:: EXERCISE GOAL ::
Below are the records to retype. Keep every character exactly and leave out the pictures.

:: PROVIDED DATA ::

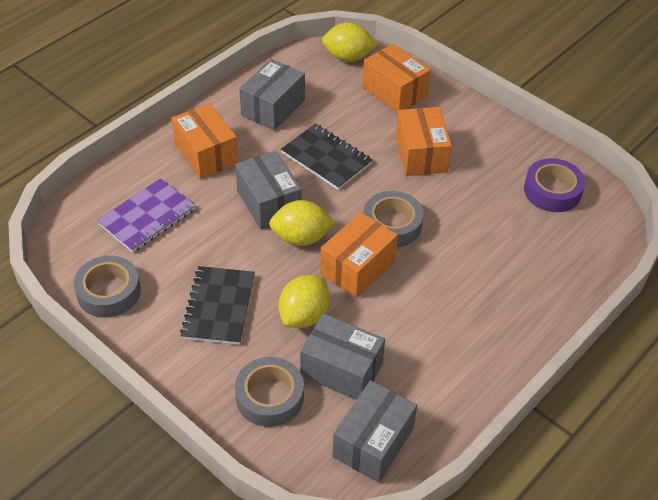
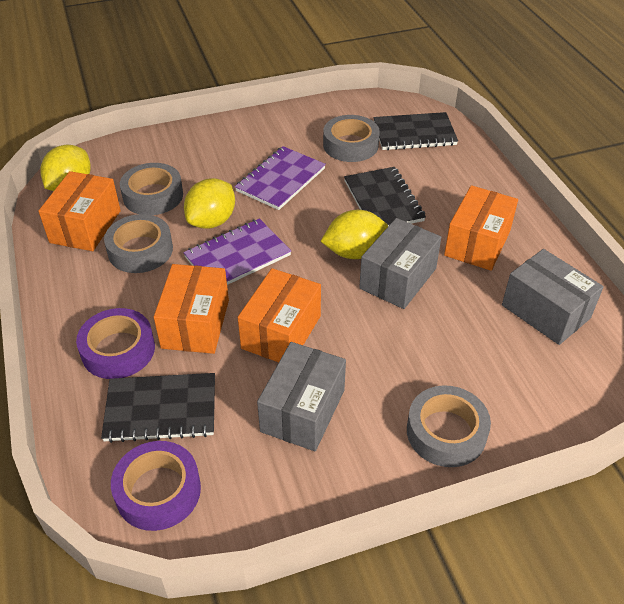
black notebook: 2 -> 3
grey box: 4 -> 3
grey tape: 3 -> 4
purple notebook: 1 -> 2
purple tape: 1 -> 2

:: COMPLETED EXERCISE ::
black notebook: 2 -> 3
grey box: 4 -> 3
grey tape: 3 -> 4
purple notebook: 1 -> 2
purple tape: 1 -> 2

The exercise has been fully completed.